• WHAT YOU HAVE TO DO
All that is wanted is an exact copy of the line containing "black brick G6" and the lines after it, through the end of the records.

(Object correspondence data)
+++

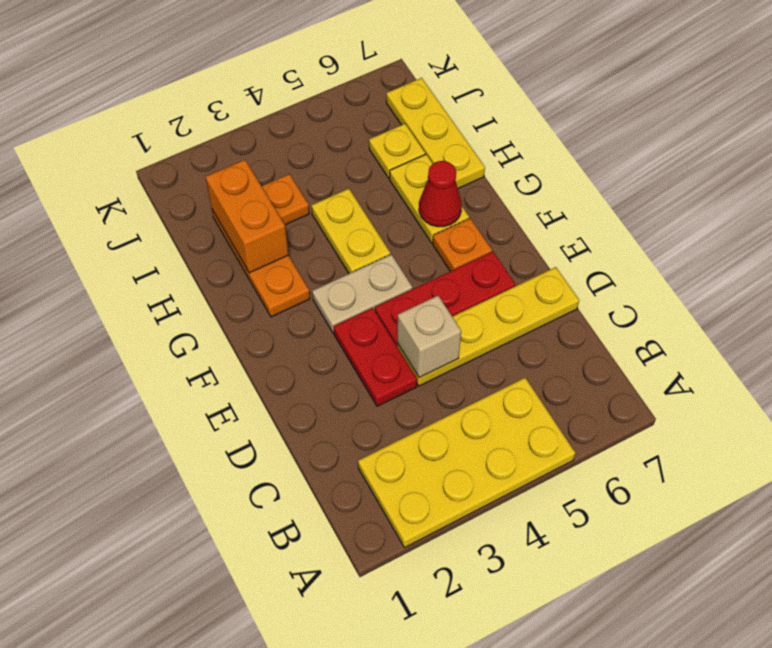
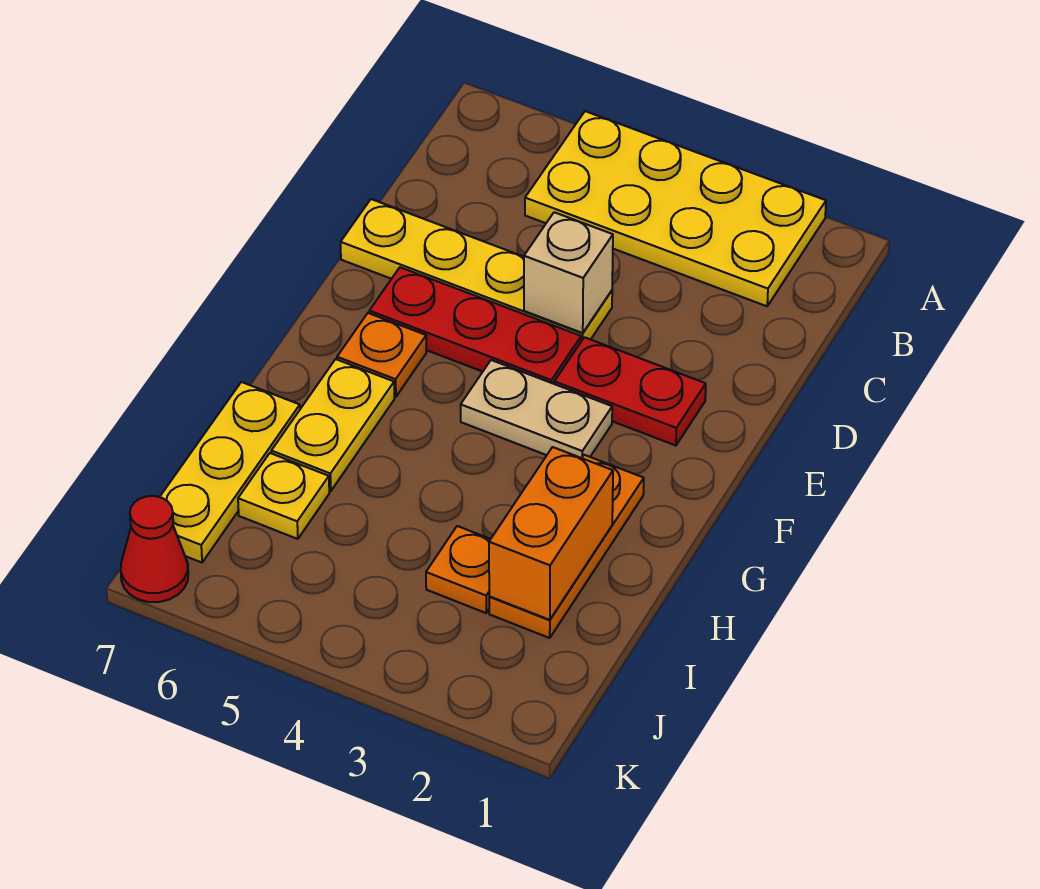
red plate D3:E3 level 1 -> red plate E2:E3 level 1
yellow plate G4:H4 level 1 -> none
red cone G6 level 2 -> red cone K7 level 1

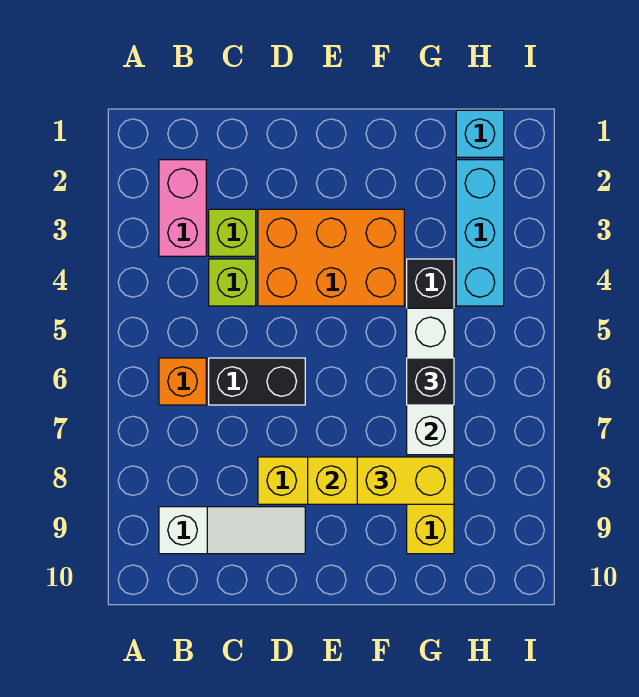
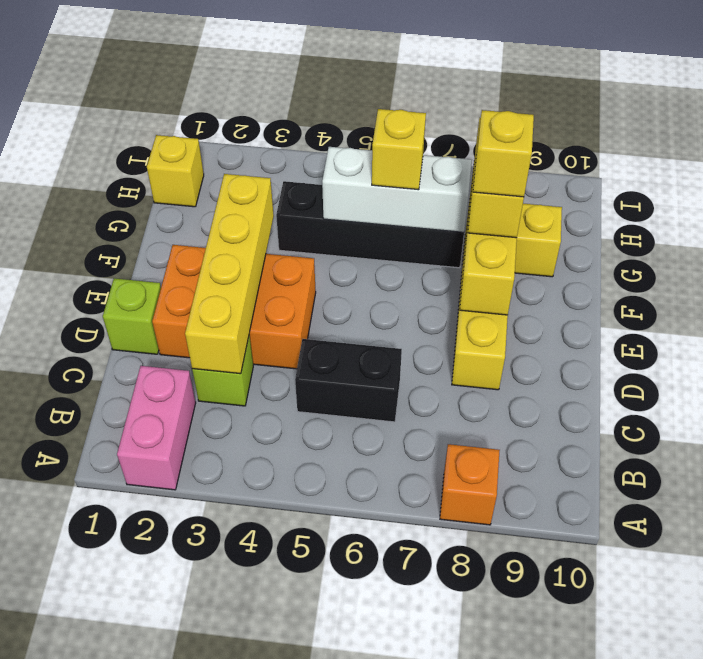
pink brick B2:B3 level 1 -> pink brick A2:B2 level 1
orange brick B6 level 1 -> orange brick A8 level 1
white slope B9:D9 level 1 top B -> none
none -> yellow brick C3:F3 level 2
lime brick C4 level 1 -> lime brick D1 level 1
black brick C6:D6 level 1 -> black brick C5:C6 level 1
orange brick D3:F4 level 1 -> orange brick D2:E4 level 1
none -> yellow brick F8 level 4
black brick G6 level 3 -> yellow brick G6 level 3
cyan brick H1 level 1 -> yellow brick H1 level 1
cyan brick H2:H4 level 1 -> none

+++

• EXERCISE SOLUTION
black brick G6 level 3 -> yellow brick G6 level 3
cyan brick H1 level 1 -> yellow brick H1 level 1
cyan brick H2:H4 level 1 -> none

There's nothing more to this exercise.